Problem statement - Go through the items below and pull out every line that contains the string "shortInstrumentName", copying each such line as it appears.

•••

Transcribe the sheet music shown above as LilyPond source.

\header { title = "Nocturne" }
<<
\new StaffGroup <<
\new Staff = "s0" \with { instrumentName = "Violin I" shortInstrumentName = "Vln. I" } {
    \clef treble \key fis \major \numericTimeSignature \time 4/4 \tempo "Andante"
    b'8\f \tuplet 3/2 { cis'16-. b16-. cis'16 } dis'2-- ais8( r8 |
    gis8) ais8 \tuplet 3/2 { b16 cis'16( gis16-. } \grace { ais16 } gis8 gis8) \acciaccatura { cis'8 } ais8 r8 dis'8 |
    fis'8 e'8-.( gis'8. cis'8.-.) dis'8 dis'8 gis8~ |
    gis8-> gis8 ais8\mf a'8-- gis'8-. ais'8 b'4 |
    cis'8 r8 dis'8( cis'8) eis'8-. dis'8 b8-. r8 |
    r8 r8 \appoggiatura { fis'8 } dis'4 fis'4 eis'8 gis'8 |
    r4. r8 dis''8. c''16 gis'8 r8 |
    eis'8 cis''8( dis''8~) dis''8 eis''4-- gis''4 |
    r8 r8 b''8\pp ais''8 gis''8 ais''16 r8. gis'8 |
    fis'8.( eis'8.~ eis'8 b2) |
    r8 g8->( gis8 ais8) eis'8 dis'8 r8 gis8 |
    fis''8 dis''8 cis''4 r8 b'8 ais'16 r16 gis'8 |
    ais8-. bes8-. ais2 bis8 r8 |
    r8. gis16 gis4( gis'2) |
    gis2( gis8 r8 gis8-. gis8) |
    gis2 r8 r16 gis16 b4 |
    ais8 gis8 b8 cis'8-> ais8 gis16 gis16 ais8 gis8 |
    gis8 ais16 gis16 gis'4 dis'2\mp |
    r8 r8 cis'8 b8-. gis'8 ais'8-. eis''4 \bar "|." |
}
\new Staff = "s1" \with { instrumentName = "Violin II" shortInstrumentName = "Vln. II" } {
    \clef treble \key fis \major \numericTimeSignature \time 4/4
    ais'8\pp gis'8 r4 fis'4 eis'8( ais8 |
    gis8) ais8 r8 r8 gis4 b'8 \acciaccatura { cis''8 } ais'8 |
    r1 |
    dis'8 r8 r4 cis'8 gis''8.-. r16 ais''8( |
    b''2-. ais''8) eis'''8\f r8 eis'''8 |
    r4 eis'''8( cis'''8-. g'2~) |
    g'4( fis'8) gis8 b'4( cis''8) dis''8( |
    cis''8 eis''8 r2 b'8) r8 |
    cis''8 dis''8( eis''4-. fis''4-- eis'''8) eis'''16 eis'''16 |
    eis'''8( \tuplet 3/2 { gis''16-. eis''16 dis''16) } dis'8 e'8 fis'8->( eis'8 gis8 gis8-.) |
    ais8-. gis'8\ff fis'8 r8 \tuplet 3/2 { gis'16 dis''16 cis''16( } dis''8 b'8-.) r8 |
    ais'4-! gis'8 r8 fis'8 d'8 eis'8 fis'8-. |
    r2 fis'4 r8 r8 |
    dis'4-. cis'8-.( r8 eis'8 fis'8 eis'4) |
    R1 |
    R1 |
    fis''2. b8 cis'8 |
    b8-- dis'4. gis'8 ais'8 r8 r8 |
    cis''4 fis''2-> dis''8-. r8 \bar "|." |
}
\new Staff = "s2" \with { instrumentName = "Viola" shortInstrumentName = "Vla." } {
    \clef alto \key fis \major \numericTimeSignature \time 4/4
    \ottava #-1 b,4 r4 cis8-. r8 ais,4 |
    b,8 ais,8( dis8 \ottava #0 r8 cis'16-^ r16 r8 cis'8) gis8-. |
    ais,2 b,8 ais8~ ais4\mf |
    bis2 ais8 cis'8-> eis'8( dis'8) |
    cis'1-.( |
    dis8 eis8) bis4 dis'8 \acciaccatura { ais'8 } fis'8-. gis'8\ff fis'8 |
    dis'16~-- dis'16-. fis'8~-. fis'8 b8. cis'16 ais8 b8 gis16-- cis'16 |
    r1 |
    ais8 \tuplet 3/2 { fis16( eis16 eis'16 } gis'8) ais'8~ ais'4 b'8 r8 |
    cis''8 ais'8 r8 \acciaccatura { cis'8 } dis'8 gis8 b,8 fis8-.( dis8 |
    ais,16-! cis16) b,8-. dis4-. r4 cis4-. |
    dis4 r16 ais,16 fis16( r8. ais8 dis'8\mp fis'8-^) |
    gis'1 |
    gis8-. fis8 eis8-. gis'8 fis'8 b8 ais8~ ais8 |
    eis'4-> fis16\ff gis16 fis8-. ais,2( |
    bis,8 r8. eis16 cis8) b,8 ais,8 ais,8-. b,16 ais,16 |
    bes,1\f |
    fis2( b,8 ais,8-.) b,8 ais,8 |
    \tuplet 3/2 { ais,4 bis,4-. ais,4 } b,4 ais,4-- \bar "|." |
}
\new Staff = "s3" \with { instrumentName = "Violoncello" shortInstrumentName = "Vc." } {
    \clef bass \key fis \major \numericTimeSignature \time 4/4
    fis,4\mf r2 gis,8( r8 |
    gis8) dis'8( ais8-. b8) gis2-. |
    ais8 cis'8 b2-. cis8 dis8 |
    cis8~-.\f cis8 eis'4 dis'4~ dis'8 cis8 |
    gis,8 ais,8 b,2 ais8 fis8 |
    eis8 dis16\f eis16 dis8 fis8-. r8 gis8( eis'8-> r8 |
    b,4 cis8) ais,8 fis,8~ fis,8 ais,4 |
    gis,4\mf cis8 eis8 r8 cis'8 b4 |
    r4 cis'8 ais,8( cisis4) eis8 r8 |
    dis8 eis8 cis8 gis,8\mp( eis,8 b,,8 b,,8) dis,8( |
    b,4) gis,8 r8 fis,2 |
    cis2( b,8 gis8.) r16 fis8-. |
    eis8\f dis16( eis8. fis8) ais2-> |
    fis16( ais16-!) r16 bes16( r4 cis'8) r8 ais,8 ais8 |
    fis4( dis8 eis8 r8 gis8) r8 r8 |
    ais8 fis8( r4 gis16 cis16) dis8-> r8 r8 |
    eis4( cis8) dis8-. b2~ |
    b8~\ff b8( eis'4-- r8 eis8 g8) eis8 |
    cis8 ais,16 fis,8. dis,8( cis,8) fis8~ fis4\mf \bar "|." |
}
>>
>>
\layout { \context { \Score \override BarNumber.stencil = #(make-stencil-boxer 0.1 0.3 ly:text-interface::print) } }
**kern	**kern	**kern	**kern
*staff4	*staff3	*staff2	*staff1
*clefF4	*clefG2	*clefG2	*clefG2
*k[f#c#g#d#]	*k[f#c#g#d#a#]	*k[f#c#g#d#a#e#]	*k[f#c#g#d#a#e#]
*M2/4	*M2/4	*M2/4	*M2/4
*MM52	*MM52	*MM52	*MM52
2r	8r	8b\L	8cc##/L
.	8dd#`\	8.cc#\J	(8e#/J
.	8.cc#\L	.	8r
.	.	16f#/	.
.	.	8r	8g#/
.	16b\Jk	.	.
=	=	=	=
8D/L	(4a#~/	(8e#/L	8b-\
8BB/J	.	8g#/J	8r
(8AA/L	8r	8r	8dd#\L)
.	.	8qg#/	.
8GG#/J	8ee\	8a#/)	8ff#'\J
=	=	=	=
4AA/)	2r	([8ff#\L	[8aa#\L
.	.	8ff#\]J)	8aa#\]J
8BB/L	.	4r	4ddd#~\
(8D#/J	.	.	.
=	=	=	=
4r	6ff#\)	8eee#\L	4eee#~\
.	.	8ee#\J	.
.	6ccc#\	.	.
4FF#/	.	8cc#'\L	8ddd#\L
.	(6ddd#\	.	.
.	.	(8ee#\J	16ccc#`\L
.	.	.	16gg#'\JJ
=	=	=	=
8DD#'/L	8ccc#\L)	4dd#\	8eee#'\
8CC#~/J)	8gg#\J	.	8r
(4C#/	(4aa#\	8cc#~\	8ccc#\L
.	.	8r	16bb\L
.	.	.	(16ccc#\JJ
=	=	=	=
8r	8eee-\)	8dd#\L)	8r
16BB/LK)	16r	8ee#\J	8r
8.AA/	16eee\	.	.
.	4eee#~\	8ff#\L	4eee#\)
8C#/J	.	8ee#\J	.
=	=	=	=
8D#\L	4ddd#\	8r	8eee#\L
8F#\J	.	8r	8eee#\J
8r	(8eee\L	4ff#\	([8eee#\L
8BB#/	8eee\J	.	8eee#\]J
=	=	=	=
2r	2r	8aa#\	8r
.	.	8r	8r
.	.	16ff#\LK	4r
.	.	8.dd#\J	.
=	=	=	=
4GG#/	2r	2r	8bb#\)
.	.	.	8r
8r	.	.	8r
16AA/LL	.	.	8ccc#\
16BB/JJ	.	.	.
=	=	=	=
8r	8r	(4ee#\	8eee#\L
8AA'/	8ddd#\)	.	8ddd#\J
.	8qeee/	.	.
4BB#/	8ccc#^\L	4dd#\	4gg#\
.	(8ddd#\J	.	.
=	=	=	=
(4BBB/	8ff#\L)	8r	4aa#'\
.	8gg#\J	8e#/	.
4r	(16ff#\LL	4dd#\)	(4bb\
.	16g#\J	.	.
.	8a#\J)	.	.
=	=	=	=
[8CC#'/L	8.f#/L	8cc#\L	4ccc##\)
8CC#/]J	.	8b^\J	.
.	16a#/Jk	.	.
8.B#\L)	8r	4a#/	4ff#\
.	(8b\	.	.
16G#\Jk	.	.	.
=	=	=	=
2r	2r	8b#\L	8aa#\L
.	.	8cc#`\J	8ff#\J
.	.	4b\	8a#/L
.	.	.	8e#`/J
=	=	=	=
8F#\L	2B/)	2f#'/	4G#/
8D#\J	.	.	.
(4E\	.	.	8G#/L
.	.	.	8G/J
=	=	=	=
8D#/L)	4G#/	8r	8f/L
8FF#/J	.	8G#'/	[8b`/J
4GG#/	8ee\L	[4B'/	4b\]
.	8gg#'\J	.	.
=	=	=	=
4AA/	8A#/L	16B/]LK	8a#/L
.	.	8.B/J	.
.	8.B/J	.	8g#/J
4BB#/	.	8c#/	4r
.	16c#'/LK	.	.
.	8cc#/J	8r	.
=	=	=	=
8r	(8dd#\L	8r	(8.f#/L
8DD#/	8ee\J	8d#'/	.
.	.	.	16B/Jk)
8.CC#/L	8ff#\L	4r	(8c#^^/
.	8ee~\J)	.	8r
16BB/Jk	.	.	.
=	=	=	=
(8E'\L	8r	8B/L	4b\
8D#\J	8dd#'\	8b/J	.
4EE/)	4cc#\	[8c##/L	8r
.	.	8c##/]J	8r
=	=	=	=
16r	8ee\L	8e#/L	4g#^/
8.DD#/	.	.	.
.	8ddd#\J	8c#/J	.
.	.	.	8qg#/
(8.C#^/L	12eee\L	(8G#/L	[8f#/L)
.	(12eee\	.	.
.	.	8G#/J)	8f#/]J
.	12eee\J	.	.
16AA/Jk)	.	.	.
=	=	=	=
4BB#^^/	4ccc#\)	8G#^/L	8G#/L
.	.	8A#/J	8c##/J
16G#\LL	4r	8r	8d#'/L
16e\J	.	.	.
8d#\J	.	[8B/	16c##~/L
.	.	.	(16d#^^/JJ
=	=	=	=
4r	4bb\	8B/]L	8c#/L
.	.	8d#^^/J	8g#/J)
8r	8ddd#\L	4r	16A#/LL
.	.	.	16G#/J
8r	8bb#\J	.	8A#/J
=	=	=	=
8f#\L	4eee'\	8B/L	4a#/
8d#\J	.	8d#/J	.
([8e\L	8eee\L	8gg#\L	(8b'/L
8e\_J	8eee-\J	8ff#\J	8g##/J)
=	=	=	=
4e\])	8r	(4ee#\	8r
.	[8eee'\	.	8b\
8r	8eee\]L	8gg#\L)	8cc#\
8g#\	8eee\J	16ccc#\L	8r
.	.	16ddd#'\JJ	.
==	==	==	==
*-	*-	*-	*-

•••

Exercise solution -
\new Staff = "s0" \with { instrumentName = "Violin I" shortInstrumentName = "Vln. I" } {
\new Staff = "s1" \with { instrumentName = "Violin II" shortInstrumentName = "Vln. II" } {
\new Staff = "s2" \with { instrumentName = "Viola" shortInstrumentName = "Vla." } {
\new Staff = "s3" \with { instrumentName = "Violoncello" shortInstrumentName = "Vc." } {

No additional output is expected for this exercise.